A stretch of the entries below is to be set down exactly, running from the line with "yellow brick I1:J1" through the line with "orange plate L11", both included, and no other line.

- **RECORDS TO PROCESS**:

---

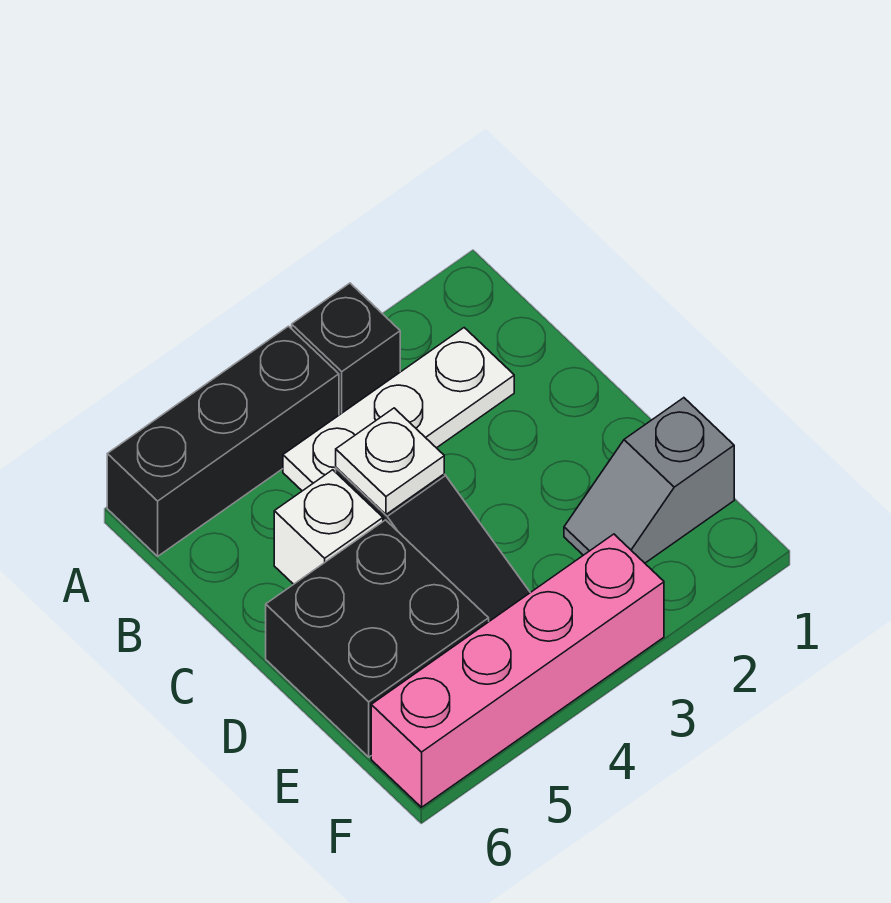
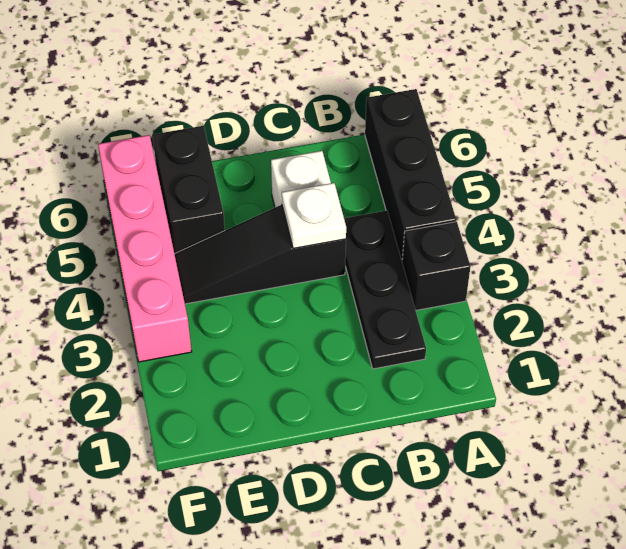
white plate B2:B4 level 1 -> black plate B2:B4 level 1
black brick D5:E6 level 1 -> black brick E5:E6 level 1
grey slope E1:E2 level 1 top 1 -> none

---

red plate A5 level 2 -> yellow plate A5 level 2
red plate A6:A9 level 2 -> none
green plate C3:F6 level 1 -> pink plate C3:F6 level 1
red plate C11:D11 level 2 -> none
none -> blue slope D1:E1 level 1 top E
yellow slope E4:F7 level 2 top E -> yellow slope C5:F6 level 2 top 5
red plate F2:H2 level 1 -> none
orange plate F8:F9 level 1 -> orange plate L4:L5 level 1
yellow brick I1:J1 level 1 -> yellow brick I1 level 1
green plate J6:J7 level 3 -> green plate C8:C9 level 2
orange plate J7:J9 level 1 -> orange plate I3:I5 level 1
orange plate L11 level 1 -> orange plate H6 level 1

---

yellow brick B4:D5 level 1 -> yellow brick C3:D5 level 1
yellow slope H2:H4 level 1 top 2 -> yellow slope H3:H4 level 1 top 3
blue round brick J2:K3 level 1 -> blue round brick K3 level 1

---

- **TASK RESPONSE**:
yellow brick I1:J1 level 1 -> yellow brick I1 level 1
green plate J6:J7 level 3 -> green plate C8:C9 level 2
orange plate J7:J9 level 1 -> orange plate I3:I5 level 1
orange plate L11 level 1 -> orange plate H6 level 1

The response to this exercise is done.